### Exercise
For this exercise, output the line holding "camera: 35 degrees left, 5 degrees down" and all subsequent lines of the entries below, unchanged, up to and including the last.

#### Data section

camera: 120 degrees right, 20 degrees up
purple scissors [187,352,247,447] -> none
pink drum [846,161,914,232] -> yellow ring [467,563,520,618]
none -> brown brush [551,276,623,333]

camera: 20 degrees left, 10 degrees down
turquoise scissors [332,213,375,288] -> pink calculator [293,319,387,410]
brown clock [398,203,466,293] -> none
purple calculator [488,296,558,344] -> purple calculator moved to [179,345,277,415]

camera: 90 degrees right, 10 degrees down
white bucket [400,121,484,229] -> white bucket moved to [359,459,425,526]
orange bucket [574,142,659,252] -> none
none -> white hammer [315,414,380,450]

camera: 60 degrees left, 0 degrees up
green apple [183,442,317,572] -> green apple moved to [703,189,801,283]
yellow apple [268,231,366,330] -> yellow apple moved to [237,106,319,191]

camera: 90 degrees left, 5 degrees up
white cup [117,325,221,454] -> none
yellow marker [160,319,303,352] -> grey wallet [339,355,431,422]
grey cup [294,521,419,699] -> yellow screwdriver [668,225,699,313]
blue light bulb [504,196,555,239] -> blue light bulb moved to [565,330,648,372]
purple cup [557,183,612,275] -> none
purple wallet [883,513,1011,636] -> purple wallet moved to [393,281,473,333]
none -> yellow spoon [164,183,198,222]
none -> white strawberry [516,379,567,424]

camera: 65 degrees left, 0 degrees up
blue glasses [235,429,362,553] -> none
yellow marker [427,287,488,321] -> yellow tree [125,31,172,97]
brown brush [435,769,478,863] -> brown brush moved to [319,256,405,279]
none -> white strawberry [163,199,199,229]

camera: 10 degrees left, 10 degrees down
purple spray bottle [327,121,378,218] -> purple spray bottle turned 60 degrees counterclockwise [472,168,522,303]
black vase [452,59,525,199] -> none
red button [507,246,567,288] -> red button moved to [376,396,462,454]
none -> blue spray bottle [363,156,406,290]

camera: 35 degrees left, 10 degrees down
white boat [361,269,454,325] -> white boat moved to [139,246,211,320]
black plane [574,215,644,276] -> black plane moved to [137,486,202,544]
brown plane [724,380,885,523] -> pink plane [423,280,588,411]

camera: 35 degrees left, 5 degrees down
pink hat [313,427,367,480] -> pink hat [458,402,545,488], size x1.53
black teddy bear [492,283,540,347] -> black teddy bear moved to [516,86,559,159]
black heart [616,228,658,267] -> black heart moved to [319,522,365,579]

########

### Result of the exercise
camera: 35 degrees left, 5 degrees down
pink hat [313,427,367,480] -> pink hat [458,402,545,488], size x1.53
black teddy bear [492,283,540,347] -> black teddy bear moved to [516,86,559,159]
black heart [616,228,658,267] -> black heart moved to [319,522,365,579]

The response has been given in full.